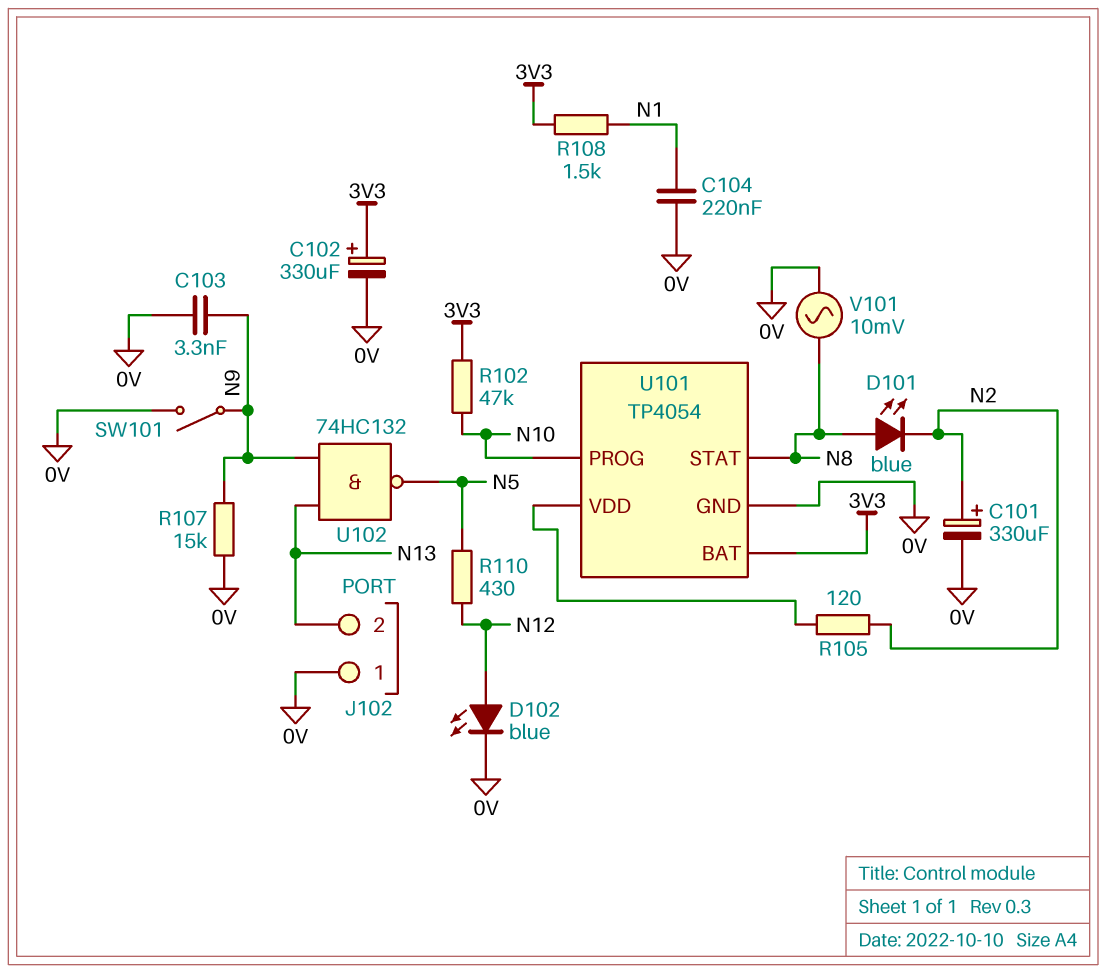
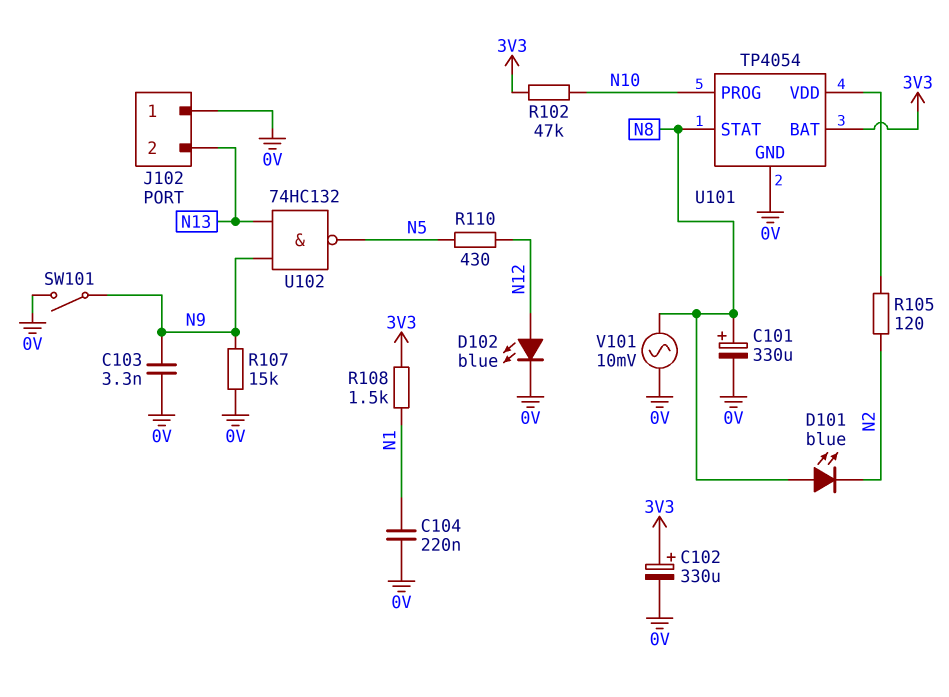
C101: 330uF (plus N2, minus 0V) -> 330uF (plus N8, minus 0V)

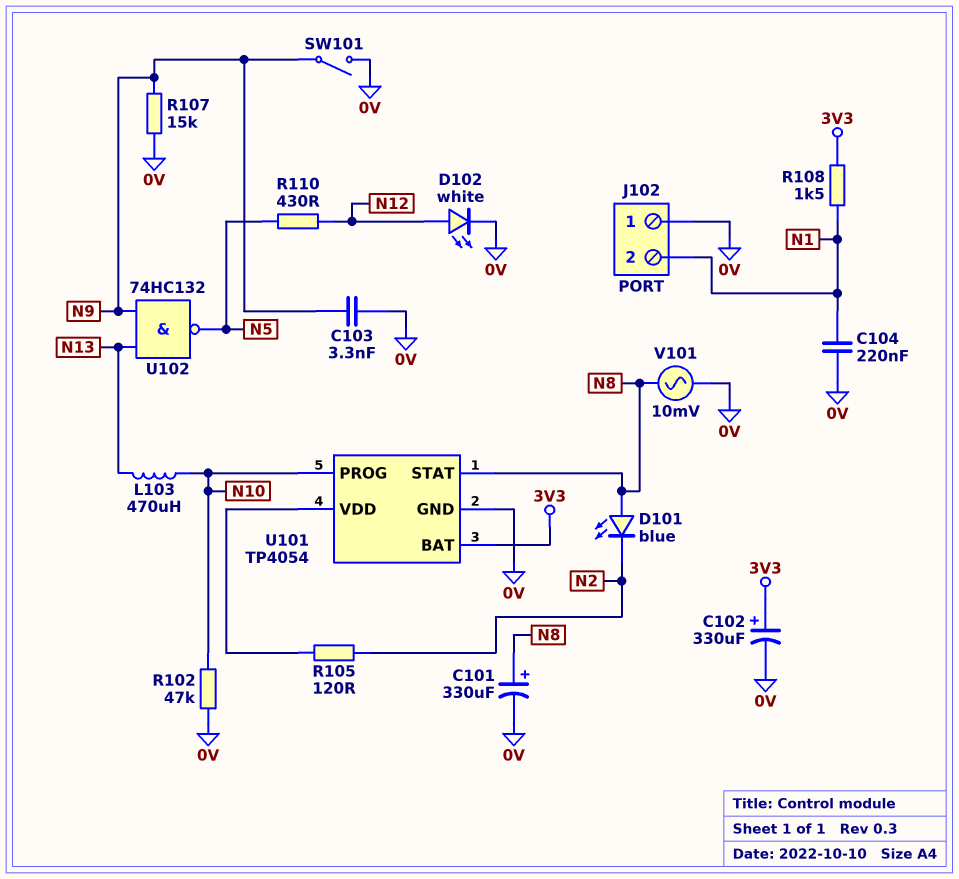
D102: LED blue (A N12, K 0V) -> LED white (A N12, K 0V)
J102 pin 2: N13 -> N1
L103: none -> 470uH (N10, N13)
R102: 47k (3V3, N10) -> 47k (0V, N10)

--------

What is required: Repeat the data above exactly; images are not part of the copy.

Answer to this task:
C101: 330uF (plus N2, minus 0V) -> 330uF (plus N8, minus 0V)

D102: LED blue (A N12, K 0V) -> LED white (A N12, K 0V)
J102 pin 2: N13 -> N1
L103: none -> 470uH (N10, N13)
R102: 47k (3V3, N10) -> 47k (0V, N10)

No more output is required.